* **What you need to do**: What is needed is an exact transcription of every record below.

#### Source material ####

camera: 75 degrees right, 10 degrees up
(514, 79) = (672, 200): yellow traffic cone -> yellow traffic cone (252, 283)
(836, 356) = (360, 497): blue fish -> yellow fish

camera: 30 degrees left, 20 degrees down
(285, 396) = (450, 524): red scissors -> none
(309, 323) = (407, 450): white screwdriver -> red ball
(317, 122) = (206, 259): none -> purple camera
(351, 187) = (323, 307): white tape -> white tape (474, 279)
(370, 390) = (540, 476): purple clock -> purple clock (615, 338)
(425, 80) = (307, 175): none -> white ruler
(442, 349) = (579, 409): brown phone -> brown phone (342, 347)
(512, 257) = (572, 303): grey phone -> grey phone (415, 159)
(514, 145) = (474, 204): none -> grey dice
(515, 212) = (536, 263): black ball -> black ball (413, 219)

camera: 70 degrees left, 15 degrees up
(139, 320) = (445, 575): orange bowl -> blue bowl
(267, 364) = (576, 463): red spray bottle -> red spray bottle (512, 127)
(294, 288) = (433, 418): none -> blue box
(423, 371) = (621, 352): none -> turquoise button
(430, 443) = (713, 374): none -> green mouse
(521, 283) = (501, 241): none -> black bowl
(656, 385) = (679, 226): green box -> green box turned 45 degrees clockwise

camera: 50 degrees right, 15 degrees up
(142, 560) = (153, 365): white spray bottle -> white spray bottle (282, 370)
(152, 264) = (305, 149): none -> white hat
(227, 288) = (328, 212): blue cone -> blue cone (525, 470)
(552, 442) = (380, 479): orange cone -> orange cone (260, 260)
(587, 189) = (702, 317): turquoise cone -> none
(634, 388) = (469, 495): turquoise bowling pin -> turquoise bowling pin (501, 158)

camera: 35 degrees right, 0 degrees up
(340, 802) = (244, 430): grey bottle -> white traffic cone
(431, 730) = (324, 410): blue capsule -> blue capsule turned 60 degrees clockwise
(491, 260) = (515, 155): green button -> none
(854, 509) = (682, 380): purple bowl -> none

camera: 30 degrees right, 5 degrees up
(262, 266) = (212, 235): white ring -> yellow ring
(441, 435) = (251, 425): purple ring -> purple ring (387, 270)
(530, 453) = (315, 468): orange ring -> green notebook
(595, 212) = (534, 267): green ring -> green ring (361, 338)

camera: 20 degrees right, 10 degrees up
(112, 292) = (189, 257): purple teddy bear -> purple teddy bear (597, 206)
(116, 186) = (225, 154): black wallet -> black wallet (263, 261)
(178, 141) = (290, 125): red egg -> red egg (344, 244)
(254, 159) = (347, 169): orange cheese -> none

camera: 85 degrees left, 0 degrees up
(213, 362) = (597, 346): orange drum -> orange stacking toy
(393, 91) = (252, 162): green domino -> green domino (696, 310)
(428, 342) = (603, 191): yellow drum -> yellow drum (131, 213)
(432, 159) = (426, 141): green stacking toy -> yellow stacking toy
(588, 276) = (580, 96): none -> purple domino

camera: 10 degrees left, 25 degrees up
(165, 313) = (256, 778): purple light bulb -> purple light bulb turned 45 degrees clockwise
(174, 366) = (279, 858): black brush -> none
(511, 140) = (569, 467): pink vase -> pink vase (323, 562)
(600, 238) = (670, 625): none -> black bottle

####

* **Exercise output**:
camera: 75 degrees right, 10 degrees up
(514, 79) = (672, 200): yellow traffic cone -> yellow traffic cone (252, 283)
(836, 356) = (360, 497): blue fish -> yellow fish

camera: 30 degrees left, 20 degrees down
(285, 396) = (450, 524): red scissors -> none
(309, 323) = (407, 450): white screwdriver -> red ball
(317, 122) = (206, 259): none -> purple camera
(351, 187) = (323, 307): white tape -> white tape (474, 279)
(370, 390) = (540, 476): purple clock -> purple clock (615, 338)
(425, 80) = (307, 175): none -> white ruler
(442, 349) = (579, 409): brown phone -> brown phone (342, 347)
(512, 257) = (572, 303): grey phone -> grey phone (415, 159)
(514, 145) = (474, 204): none -> grey dice
(515, 212) = (536, 263): black ball -> black ball (413, 219)

camera: 70 degrees left, 15 degrees up
(139, 320) = (445, 575): orange bowl -> blue bowl
(267, 364) = (576, 463): red spray bottle -> red spray bottle (512, 127)
(294, 288) = (433, 418): none -> blue box
(423, 371) = (621, 352): none -> turquoise button
(430, 443) = (713, 374): none -> green mouse
(521, 283) = (501, 241): none -> black bowl
(656, 385) = (679, 226): green box -> green box turned 45 degrees clockwise

camera: 50 degrees right, 15 degrees up
(142, 560) = (153, 365): white spray bottle -> white spray bottle (282, 370)
(152, 264) = (305, 149): none -> white hat
(227, 288) = (328, 212): blue cone -> blue cone (525, 470)
(552, 442) = (380, 479): orange cone -> orange cone (260, 260)
(587, 189) = (702, 317): turquoise cone -> none
(634, 388) = (469, 495): turquoise bowling pin -> turquoise bowling pin (501, 158)

camera: 35 degrees right, 0 degrees up
(340, 802) = (244, 430): grey bottle -> white traffic cone
(431, 730) = (324, 410): blue capsule -> blue capsule turned 60 degrees clockwise
(491, 260) = (515, 155): green button -> none
(854, 509) = (682, 380): purple bowl -> none

camera: 30 degrees right, 5 degrees up
(262, 266) = (212, 235): white ring -> yellow ring
(441, 435) = (251, 425): purple ring -> purple ring (387, 270)
(530, 453) = (315, 468): orange ring -> green notebook
(595, 212) = (534, 267): green ring -> green ring (361, 338)

camera: 20 degrees right, 10 degrees up
(112, 292) = (189, 257): purple teddy bear -> purple teddy bear (597, 206)
(116, 186) = (225, 154): black wallet -> black wallet (263, 261)
(178, 141) = (290, 125): red egg -> red egg (344, 244)
(254, 159) = (347, 169): orange cheese -> none

camera: 85 degrees left, 0 degrees up
(213, 362) = (597, 346): orange drum -> orange stacking toy
(393, 91) = (252, 162): green domino -> green domino (696, 310)
(428, 342) = (603, 191): yellow drum -> yellow drum (131, 213)
(432, 159) = (426, 141): green stacking toy -> yellow stacking toy
(588, 276) = (580, 96): none -> purple domino

camera: 10 degrees left, 25 degrees up
(165, 313) = (256, 778): purple light bulb -> purple light bulb turned 45 degrees clockwise
(174, 366) = (279, 858): black brush -> none
(511, 140) = (569, 467): pink vase -> pink vase (323, 562)
(600, 238) = (670, 625): none -> black bottle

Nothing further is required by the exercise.